▸ **ASSIGNMENT**: Your output should be every line below, copied exactly.

----------

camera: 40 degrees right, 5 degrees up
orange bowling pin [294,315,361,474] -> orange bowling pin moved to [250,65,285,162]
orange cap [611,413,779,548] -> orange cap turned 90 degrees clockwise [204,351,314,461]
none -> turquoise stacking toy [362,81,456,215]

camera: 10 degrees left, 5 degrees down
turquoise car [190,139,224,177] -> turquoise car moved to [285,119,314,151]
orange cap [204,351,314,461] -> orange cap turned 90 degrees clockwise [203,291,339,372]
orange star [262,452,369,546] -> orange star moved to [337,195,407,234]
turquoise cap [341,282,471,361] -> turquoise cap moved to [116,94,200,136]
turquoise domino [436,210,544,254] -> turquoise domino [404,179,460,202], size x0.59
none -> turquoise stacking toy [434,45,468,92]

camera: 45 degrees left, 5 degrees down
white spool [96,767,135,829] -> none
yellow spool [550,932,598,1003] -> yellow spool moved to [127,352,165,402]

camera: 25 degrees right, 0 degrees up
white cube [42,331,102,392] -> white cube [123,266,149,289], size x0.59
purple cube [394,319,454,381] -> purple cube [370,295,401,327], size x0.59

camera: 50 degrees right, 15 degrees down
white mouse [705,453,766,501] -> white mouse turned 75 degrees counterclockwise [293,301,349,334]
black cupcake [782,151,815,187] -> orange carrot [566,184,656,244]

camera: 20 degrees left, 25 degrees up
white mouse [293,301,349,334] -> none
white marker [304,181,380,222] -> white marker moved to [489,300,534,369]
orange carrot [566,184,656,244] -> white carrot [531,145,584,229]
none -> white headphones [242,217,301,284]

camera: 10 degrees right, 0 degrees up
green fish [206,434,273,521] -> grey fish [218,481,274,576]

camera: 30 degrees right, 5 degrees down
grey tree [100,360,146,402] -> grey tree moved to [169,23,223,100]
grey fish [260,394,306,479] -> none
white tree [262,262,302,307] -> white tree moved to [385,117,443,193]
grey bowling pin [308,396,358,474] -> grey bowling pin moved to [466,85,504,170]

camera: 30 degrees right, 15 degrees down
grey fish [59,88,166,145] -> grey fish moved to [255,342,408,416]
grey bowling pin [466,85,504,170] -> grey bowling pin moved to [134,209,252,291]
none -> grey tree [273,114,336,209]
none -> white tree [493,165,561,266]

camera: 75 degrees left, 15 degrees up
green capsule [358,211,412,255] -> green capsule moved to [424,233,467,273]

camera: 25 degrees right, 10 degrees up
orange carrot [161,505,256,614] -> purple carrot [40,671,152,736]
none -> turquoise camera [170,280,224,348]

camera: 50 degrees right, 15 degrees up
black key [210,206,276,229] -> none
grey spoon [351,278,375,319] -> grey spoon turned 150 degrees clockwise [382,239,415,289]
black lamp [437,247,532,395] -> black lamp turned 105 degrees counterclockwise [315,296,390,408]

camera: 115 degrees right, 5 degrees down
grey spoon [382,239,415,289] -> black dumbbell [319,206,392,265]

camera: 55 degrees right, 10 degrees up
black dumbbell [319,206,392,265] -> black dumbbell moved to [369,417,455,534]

----------

▸ **RESPONSE TO THE EXERCISE**:
camera: 40 degrees right, 5 degrees up
orange bowling pin [294,315,361,474] -> orange bowling pin moved to [250,65,285,162]
orange cap [611,413,779,548] -> orange cap turned 90 degrees clockwise [204,351,314,461]
none -> turquoise stacking toy [362,81,456,215]

camera: 10 degrees left, 5 degrees down
turquoise car [190,139,224,177] -> turquoise car moved to [285,119,314,151]
orange cap [204,351,314,461] -> orange cap turned 90 degrees clockwise [203,291,339,372]
orange star [262,452,369,546] -> orange star moved to [337,195,407,234]
turquoise cap [341,282,471,361] -> turquoise cap moved to [116,94,200,136]
turquoise domino [436,210,544,254] -> turquoise domino [404,179,460,202], size x0.59
none -> turquoise stacking toy [434,45,468,92]

camera: 45 degrees left, 5 degrees down
white spool [96,767,135,829] -> none
yellow spool [550,932,598,1003] -> yellow spool moved to [127,352,165,402]

camera: 25 degrees right, 0 degrees up
white cube [42,331,102,392] -> white cube [123,266,149,289], size x0.59
purple cube [394,319,454,381] -> purple cube [370,295,401,327], size x0.59

camera: 50 degrees right, 15 degrees down
white mouse [705,453,766,501] -> white mouse turned 75 degrees counterclockwise [293,301,349,334]
black cupcake [782,151,815,187] -> orange carrot [566,184,656,244]

camera: 20 degrees left, 25 degrees up
white mouse [293,301,349,334] -> none
white marker [304,181,380,222] -> white marker moved to [489,300,534,369]
orange carrot [566,184,656,244] -> white carrot [531,145,584,229]
none -> white headphones [242,217,301,284]

camera: 10 degrees right, 0 degrees up
green fish [206,434,273,521] -> grey fish [218,481,274,576]

camera: 30 degrees right, 5 degrees down
grey tree [100,360,146,402] -> grey tree moved to [169,23,223,100]
grey fish [260,394,306,479] -> none
white tree [262,262,302,307] -> white tree moved to [385,117,443,193]
grey bowling pin [308,396,358,474] -> grey bowling pin moved to [466,85,504,170]

camera: 30 degrees right, 15 degrees down
grey fish [59,88,166,145] -> grey fish moved to [255,342,408,416]
grey bowling pin [466,85,504,170] -> grey bowling pin moved to [134,209,252,291]
none -> grey tree [273,114,336,209]
none -> white tree [493,165,561,266]

camera: 75 degrees left, 15 degrees up
green capsule [358,211,412,255] -> green capsule moved to [424,233,467,273]

camera: 25 degrees right, 10 degrees up
orange carrot [161,505,256,614] -> purple carrot [40,671,152,736]
none -> turquoise camera [170,280,224,348]

camera: 50 degrees right, 15 degrees up
black key [210,206,276,229] -> none
grey spoon [351,278,375,319] -> grey spoon turned 150 degrees clockwise [382,239,415,289]
black lamp [437,247,532,395] -> black lamp turned 105 degrees counterclockwise [315,296,390,408]

camera: 115 degrees right, 5 degrees down
grey spoon [382,239,415,289] -> black dumbbell [319,206,392,265]

camera: 55 degrees right, 10 degrees up
black dumbbell [319,206,392,265] -> black dumbbell moved to [369,417,455,534]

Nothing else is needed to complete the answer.